*** SOURCE INFORMATION Section Begins ***

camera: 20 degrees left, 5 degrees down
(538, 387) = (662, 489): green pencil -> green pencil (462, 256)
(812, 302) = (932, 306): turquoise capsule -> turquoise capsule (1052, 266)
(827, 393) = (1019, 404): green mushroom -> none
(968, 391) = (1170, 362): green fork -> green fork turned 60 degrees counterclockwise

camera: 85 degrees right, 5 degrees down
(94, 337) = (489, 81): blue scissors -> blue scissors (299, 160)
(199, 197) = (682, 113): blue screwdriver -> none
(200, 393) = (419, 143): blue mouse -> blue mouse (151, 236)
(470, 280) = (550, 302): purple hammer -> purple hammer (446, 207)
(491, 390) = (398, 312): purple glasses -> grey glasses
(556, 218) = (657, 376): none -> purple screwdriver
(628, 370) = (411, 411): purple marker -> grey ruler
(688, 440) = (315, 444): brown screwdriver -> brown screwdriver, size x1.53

*** SOURCE INFORMATION Section Ends ***
*** SOURCE INFORMATION Section Begins ***

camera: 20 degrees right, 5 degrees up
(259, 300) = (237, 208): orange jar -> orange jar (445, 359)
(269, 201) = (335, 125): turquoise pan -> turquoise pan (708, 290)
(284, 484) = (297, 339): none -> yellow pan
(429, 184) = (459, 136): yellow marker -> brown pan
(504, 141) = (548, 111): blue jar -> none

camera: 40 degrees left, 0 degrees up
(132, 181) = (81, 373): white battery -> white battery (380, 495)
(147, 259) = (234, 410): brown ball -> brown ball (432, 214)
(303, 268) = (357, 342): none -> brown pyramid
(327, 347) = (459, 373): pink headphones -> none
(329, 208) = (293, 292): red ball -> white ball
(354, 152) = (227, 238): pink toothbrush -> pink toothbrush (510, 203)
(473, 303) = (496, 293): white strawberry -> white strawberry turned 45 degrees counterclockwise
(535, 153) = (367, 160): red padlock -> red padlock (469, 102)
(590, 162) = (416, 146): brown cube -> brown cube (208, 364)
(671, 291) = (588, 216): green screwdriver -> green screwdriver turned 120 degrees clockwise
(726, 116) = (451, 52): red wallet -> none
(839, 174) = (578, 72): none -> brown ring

*** SOURCE INFORMATION Section Ends ***

TASK REQUIREMENTS:
Within the material above, the line with "(538, 387) = (662, 489): green" opens the range and the line with "(94, 337) = (489, 81): blue" closes it; reproduce that range word for word.

ANSWER TO THE PROBLEM:
(538, 387) = (662, 489): green pencil -> green pencil (462, 256)
(812, 302) = (932, 306): turquoise capsule -> turquoise capsule (1052, 266)
(827, 393) = (1019, 404): green mushroom -> none
(968, 391) = (1170, 362): green fork -> green fork turned 60 degrees counterclockwise

camera: 85 degrees right, 5 degrees down
(94, 337) = (489, 81): blue scissors -> blue scissors (299, 160)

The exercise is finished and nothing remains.